__Task item__. Identify the line with "yellow button; blue"; copy word for word that line and every one after it, to the end of the listing. Exclude pictures.

▼

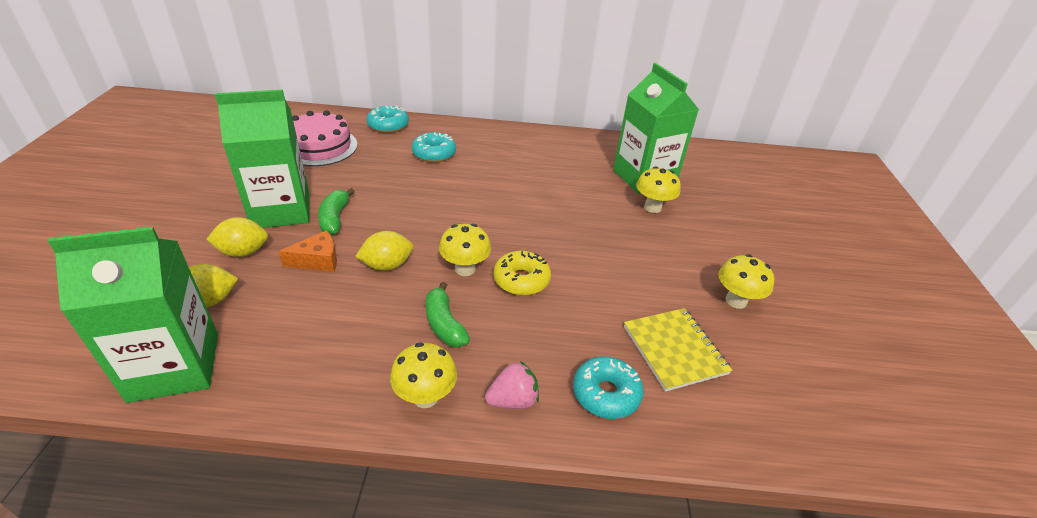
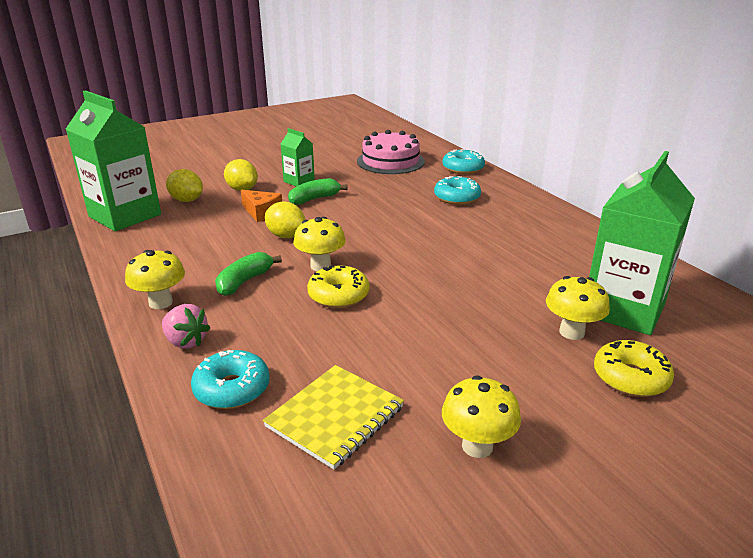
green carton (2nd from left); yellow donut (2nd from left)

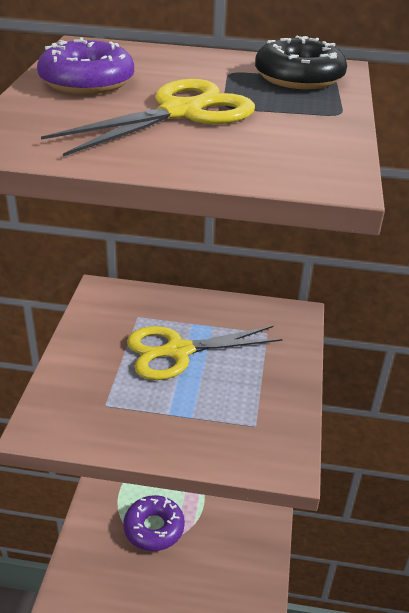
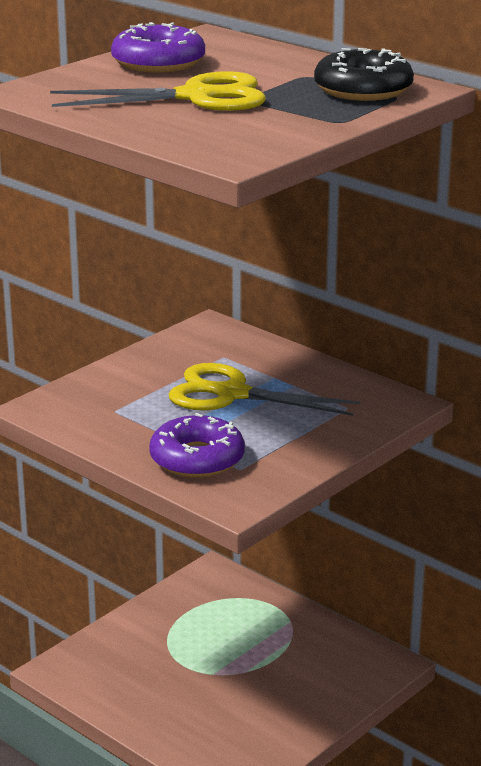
purple donut (2nd from left)

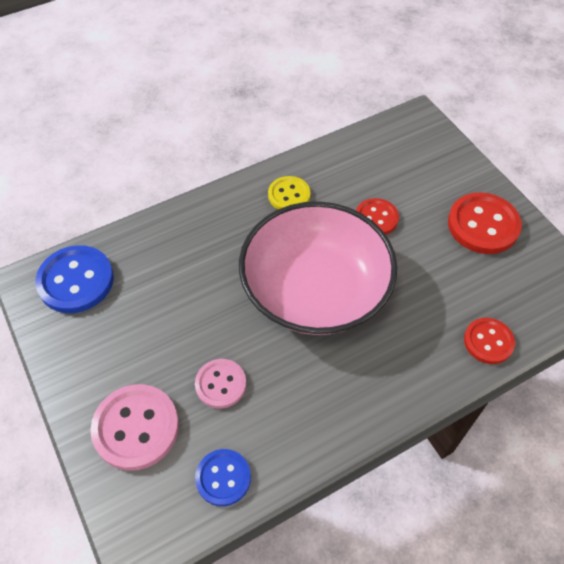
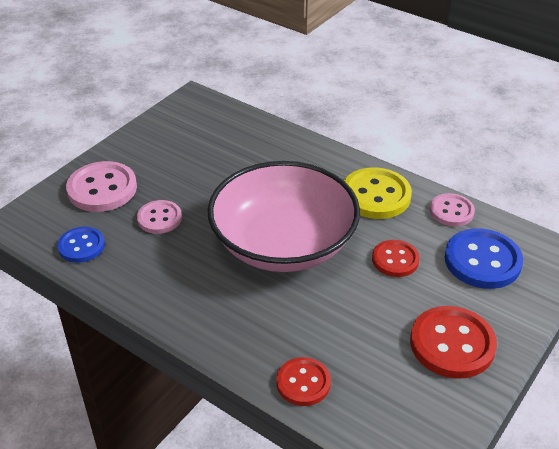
yellow button; blue button (2nd from left); pink button (3rd from left)

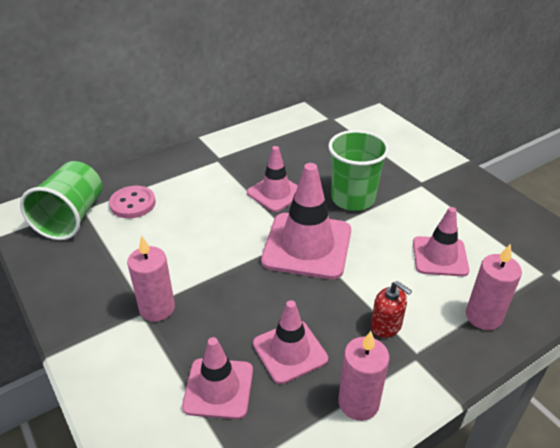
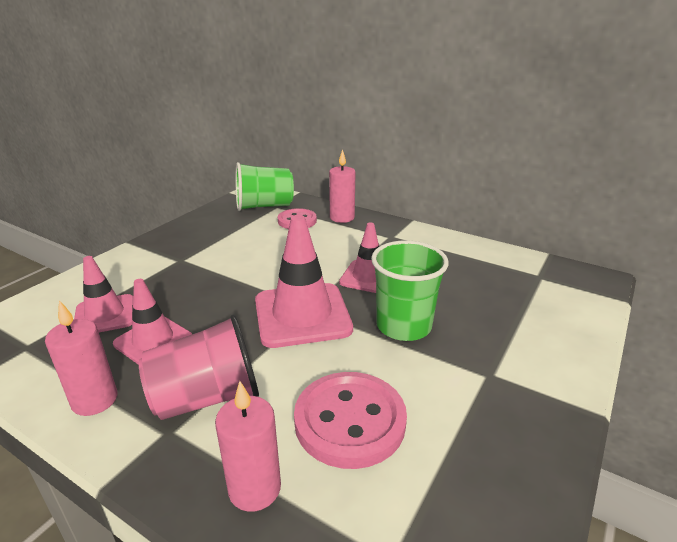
pink button (2nd from left); pink candle (3rd from left); pink cup

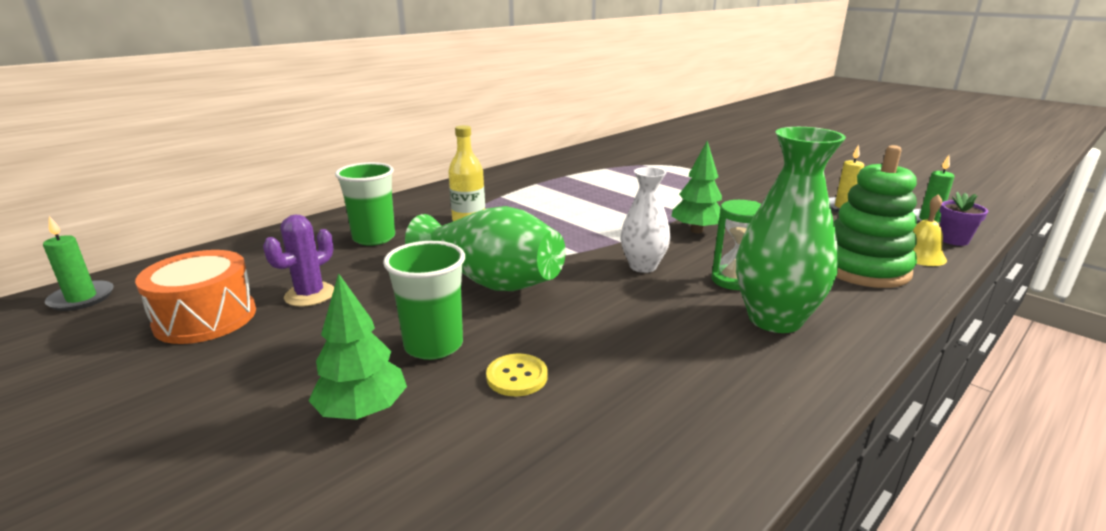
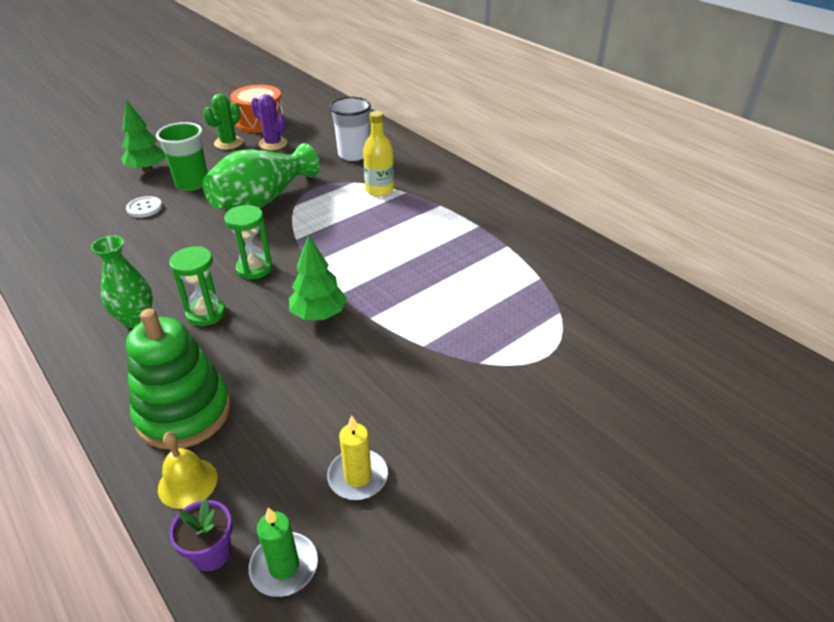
green vase (1st from left); white cup; green hourglass (2nd from left); green candle (1st from left in the first image); white button; green cactus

▲

__Answer to this task__.
yellow button; blue button (2nd from left); pink button (3rd from left)

pink button (2nd from left); pink candle (3rd from left); pink cup

green vase (1st from left); white cup; green hourglass (2nd from left); green candle (1st from left in the first image); white button; green cactus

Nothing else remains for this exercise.